[WHAT THIS TASK INVOLVES]
Write the data out again exactly, dropping any images it holds.

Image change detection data
....
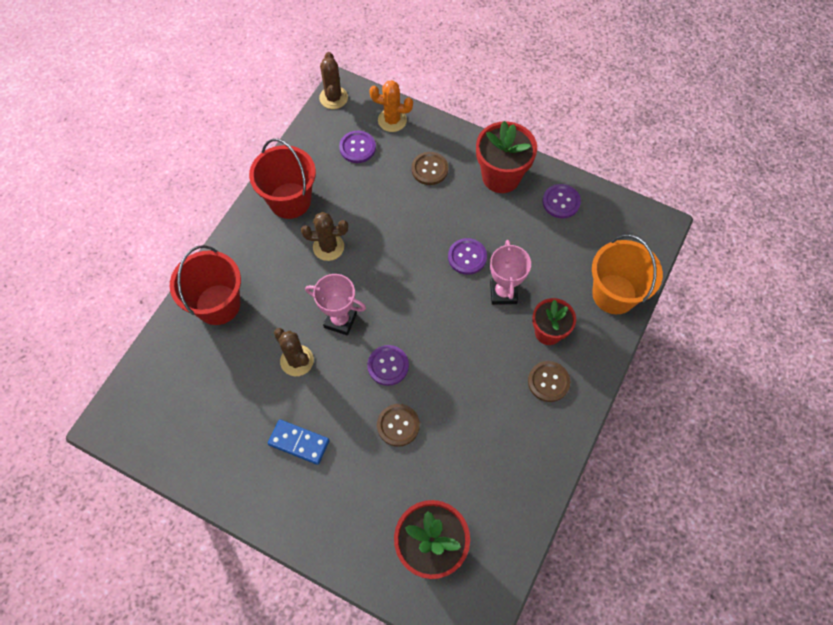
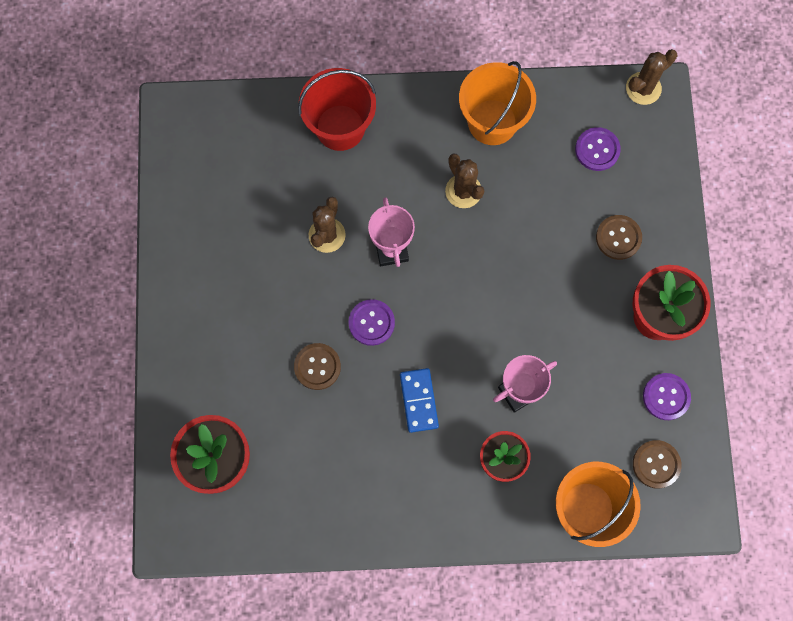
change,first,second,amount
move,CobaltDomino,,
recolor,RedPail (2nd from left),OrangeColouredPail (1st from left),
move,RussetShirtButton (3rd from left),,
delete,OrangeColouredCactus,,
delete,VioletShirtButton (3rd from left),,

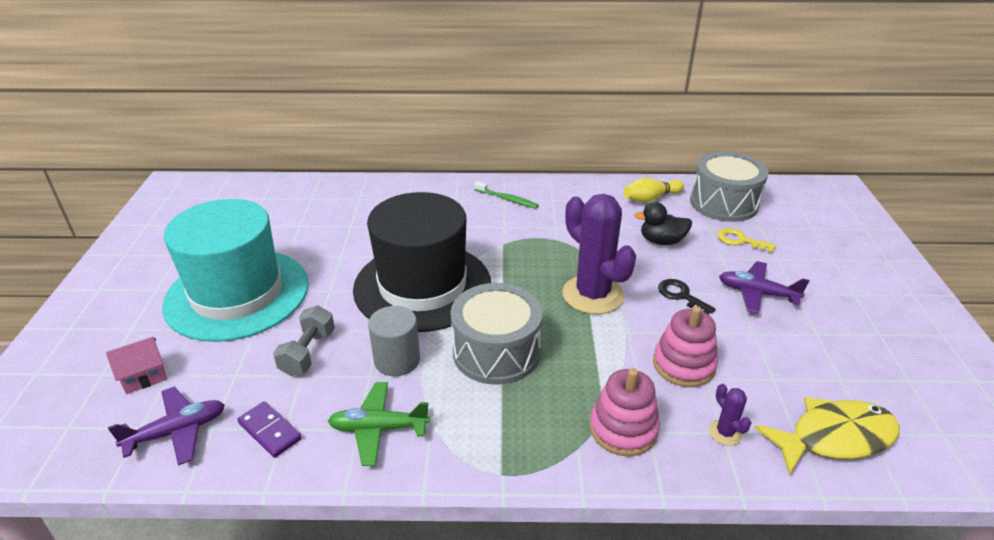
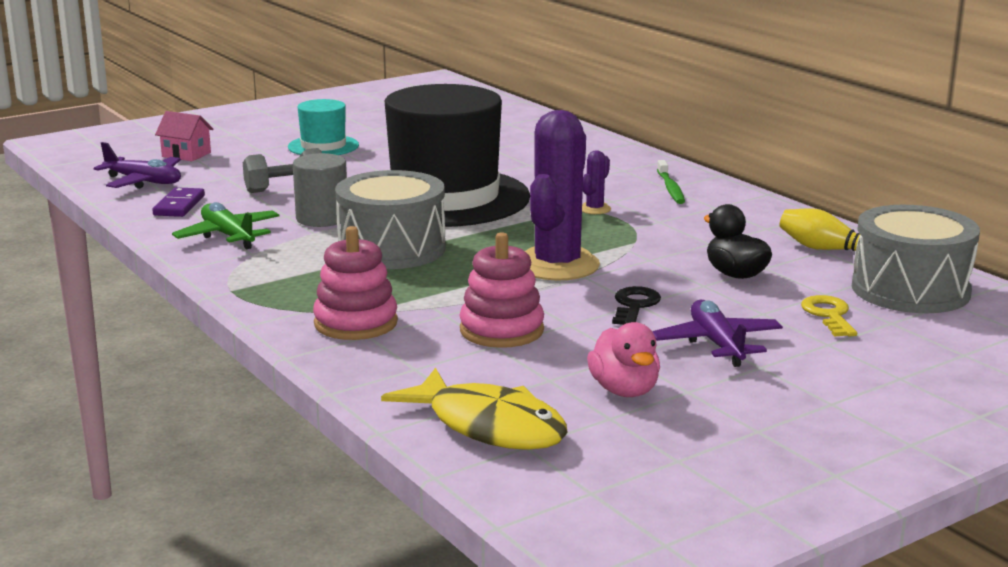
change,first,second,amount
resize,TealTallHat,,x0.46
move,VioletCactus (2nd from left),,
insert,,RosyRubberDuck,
....
[SOLUTION FOR THIS PROBLEM]
change,first,second,amount
move,CobaltDomino,,
recolor,RedPail (2nd from left),OrangeColouredPail (1st from left),
move,RussetShirtButton (3rd from left),,
delete,OrangeColouredCactus,,
delete,VioletShirtButton (3rd from left),,

change,first,second,amount
resize,TealTallHat,,x0.46
move,VioletCactus (2nd from left),,
insert,,RosyRubberDuck,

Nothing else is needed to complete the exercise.